BEGIN GIVEN RECORDS

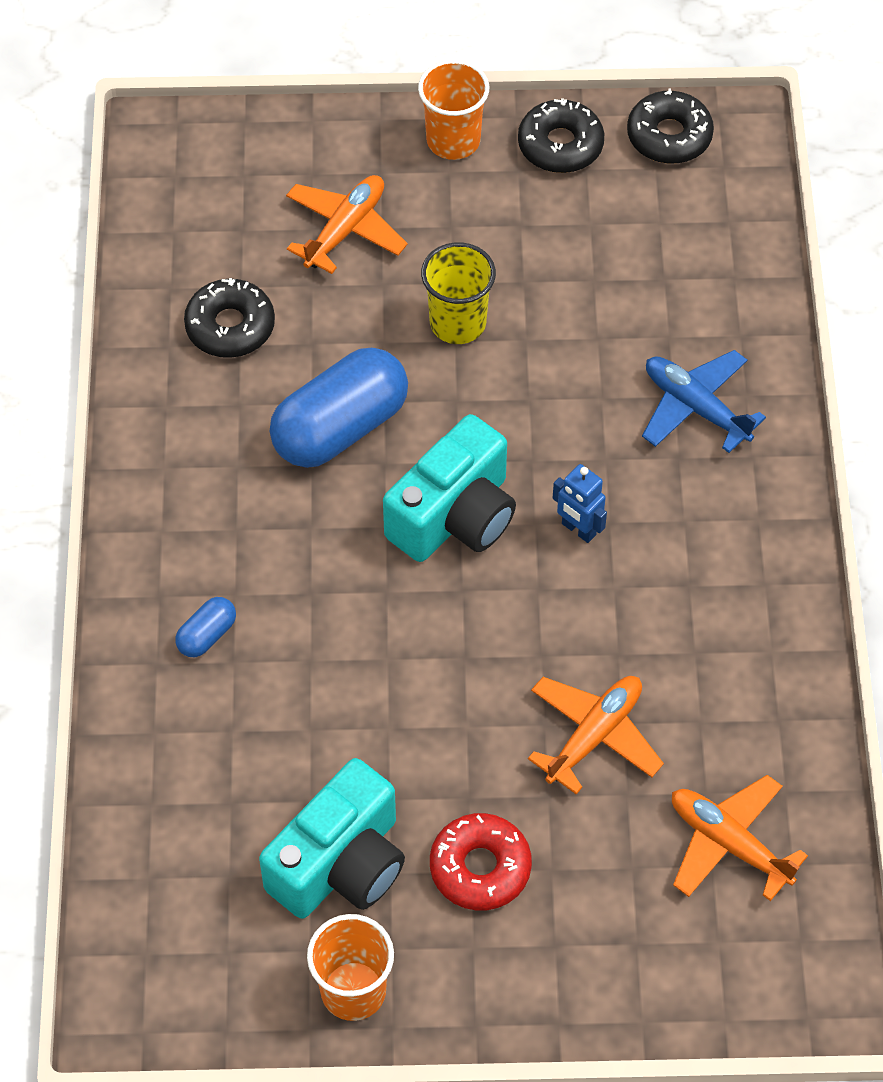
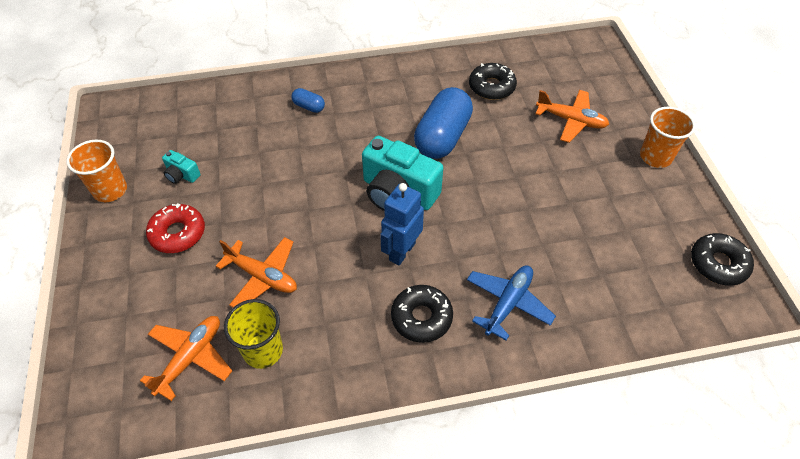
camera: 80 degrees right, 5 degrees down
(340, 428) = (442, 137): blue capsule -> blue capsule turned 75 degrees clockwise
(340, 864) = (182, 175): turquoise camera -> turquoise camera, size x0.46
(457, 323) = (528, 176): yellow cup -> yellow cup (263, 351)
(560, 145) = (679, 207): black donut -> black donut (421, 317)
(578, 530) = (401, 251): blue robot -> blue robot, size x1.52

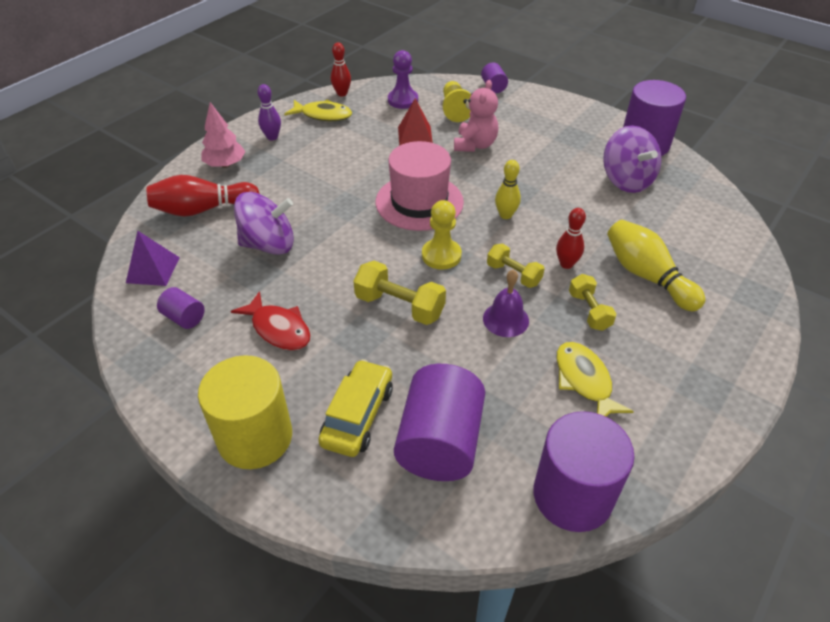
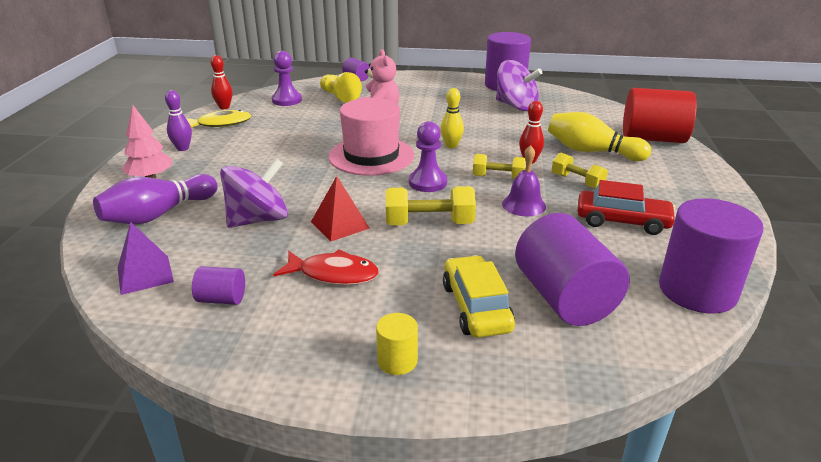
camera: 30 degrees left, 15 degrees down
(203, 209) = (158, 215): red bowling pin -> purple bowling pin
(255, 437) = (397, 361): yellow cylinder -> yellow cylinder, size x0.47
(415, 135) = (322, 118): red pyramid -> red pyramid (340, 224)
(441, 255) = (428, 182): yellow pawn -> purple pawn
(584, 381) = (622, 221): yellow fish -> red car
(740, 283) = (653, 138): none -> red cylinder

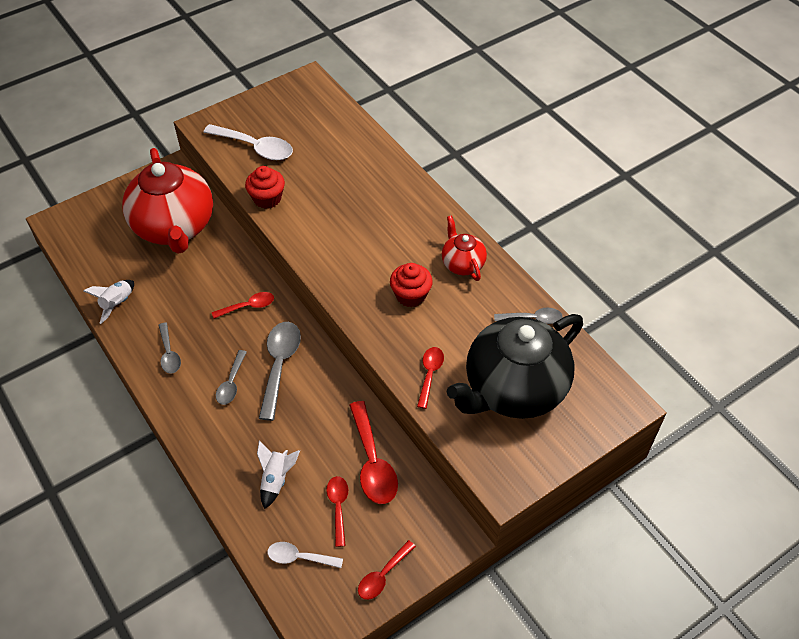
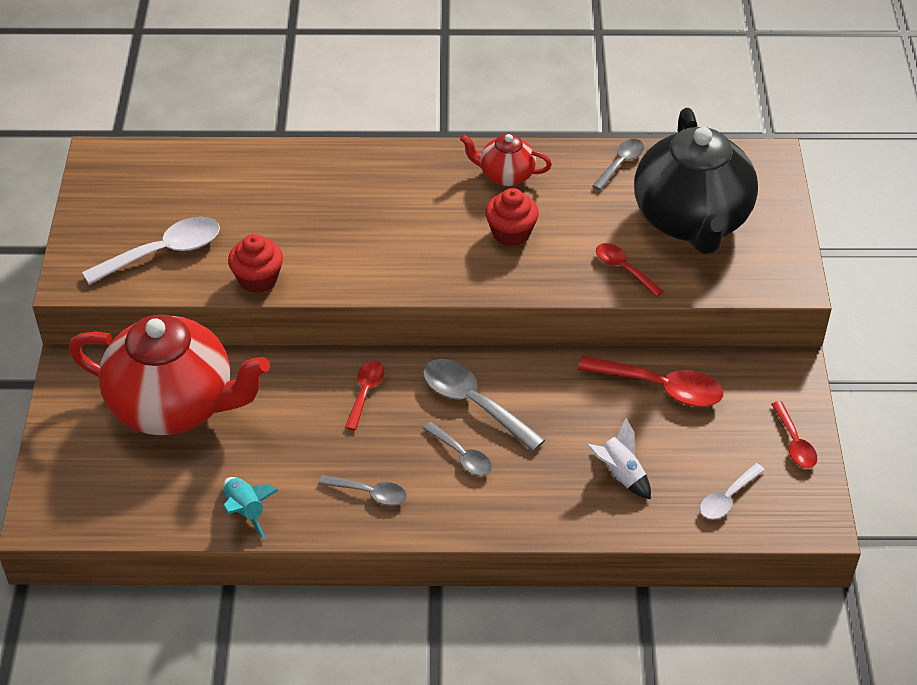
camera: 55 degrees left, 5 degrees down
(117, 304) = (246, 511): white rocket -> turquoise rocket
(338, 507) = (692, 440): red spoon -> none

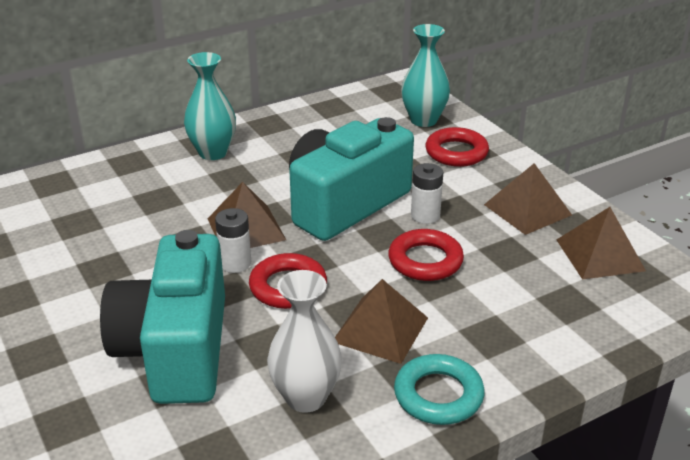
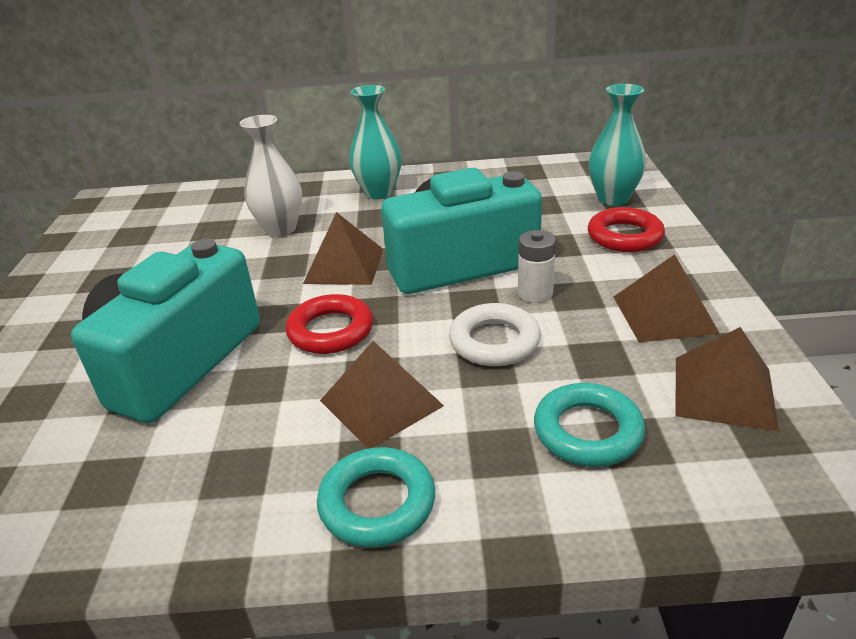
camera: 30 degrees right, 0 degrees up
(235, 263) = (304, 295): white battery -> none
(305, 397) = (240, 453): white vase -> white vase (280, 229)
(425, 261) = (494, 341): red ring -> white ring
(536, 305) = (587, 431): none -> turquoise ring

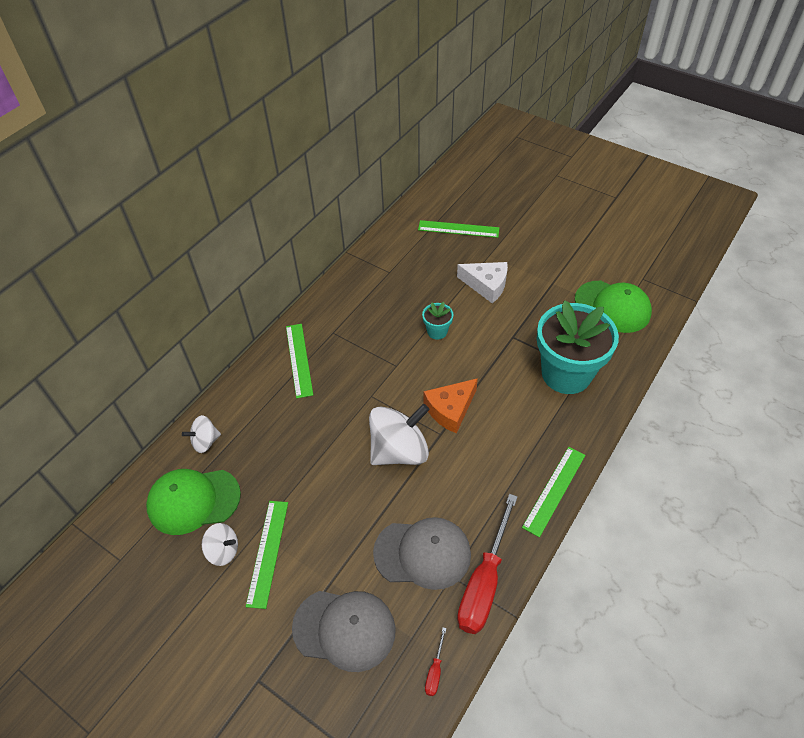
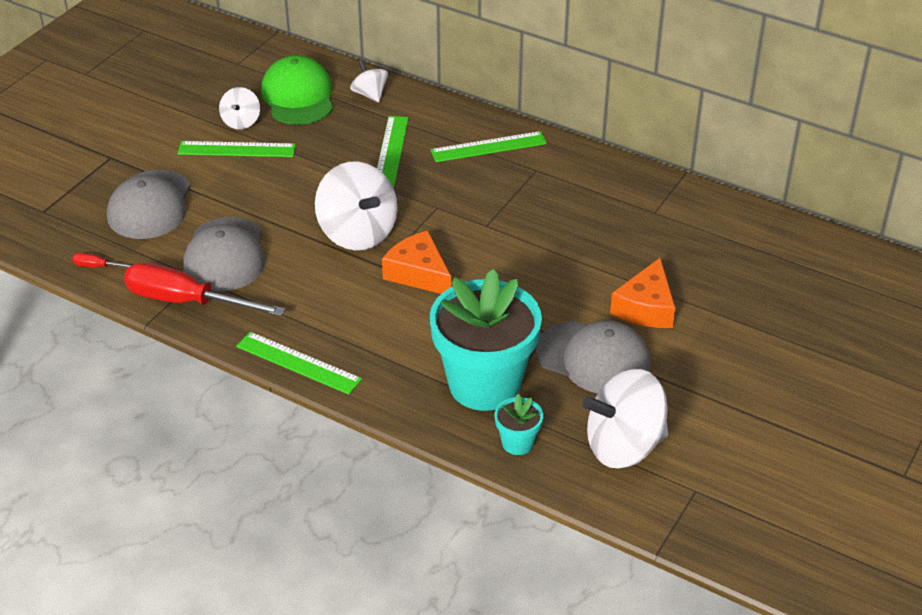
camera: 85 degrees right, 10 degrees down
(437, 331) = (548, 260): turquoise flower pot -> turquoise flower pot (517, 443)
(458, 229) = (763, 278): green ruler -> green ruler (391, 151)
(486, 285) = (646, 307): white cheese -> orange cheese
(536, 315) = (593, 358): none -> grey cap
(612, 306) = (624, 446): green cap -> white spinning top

END GIVEN RECORDS

Of all the material above, only the lines from the one that has "(441, 255) = (428, 182): yellow" down to the one that has "camera: 85 degrees right, 10 degrees down" are to be written out, exactly and with both ends included. Pictures are skipped.

(441, 255) = (428, 182): yellow pawn -> purple pawn
(584, 381) = (622, 221): yellow fish -> red car
(740, 283) = (653, 138): none -> red cylinder

camera: 55 degrees left, 5 degrees down
(117, 304) = (246, 511): white rocket -> turquoise rocket
(338, 507) = (692, 440): red spoon -> none

camera: 30 degrees right, 0 degrees up
(235, 263) = (304, 295): white battery -> none
(305, 397) = (240, 453): white vase -> white vase (280, 229)
(425, 261) = (494, 341): red ring -> white ring
(536, 305) = (587, 431): none -> turquoise ring

camera: 85 degrees right, 10 degrees down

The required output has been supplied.